Spatial reasoning data
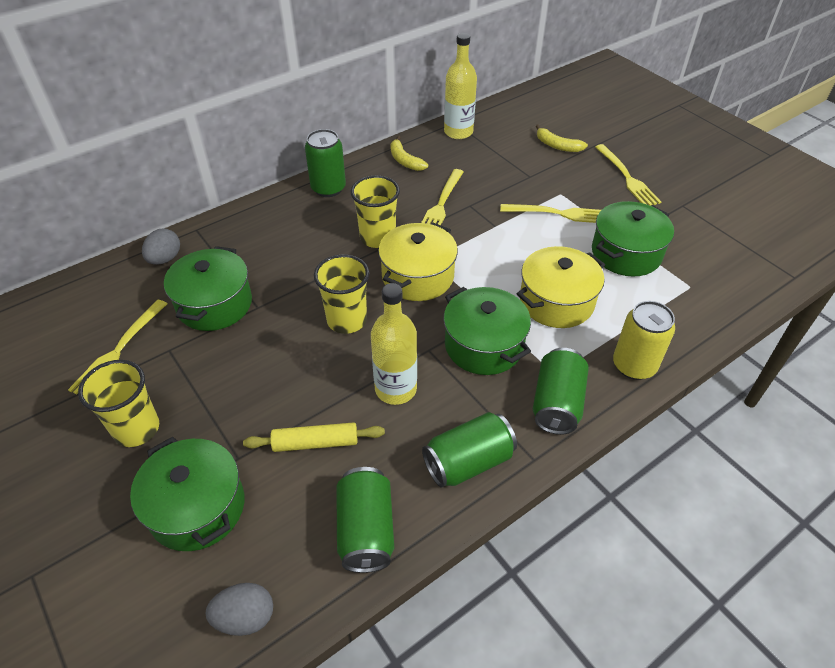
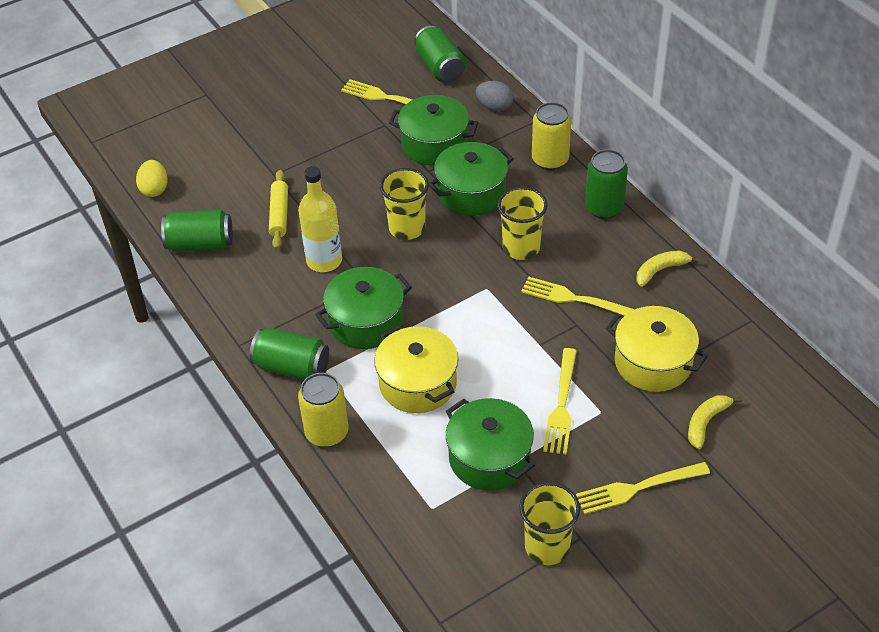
camera: 95 degrees right, 0 degrees up
yellow cup [78,360,159,447] -> yellow cup moved to [519,482,580,565]
green pot [130,437,244,551] -> green pot moved to [429,142,514,216]
grey egg [205,583,273,636] -> yellow egg [136,160,168,197]
yellow pot [378,223,458,301] -> yellow pot moved to [606,306,708,392]
green can [422,412,517,488] -> green can moved to [414,25,465,82]
yellow bottle [444,33,477,139] -> none
none -> yellow can [532,102,571,170]

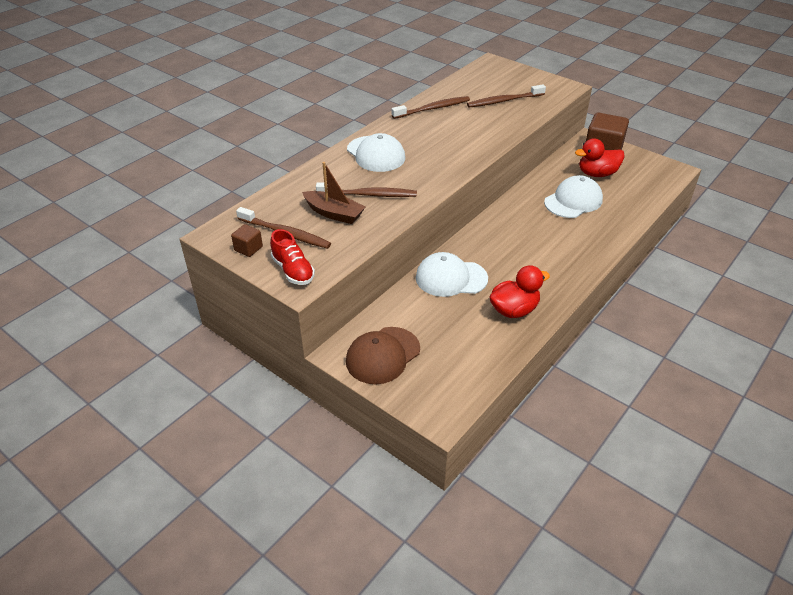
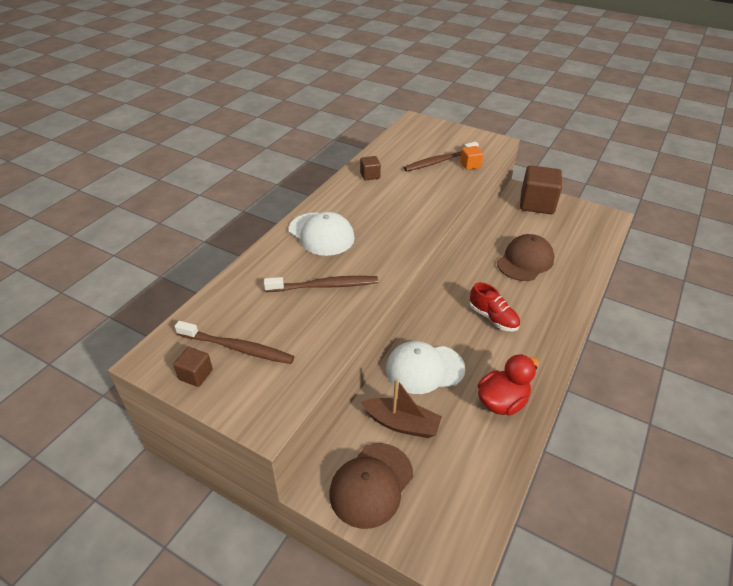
camera: 10 degrees left, 0 degrees up
red shoe [270,229,315,285] -> red shoe moved to [469,282,520,331]
brown boat [302,162,365,224] -> brown boat moved to [361,378,442,438]
brown toothbrush [392,96,470,119] -> brown cube [360,156,381,181]
white cap [544,175,603,218] -> brown cap [497,234,554,281]
red duck [575,139,625,177] -> none
none -> orange cube [460,146,483,170]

#### Aim of the exercise
Please copy the data above exactly; the pictures do not belong in the copy.

#### Reply to the exercise
camera: 95 degrees right, 0 degrees up
yellow cup [78,360,159,447] -> yellow cup moved to [519,482,580,565]
green pot [130,437,244,551] -> green pot moved to [429,142,514,216]
grey egg [205,583,273,636] -> yellow egg [136,160,168,197]
yellow pot [378,223,458,301] -> yellow pot moved to [606,306,708,392]
green can [422,412,517,488] -> green can moved to [414,25,465,82]
yellow bottle [444,33,477,139] -> none
none -> yellow can [532,102,571,170]

camera: 10 degrees left, 0 degrees up
red shoe [270,229,315,285] -> red shoe moved to [469,282,520,331]
brown boat [302,162,365,224] -> brown boat moved to [361,378,442,438]
brown toothbrush [392,96,470,119] -> brown cube [360,156,381,181]
white cap [544,175,603,218] -> brown cap [497,234,554,281]
red duck [575,139,625,177] -> none
none -> orange cube [460,146,483,170]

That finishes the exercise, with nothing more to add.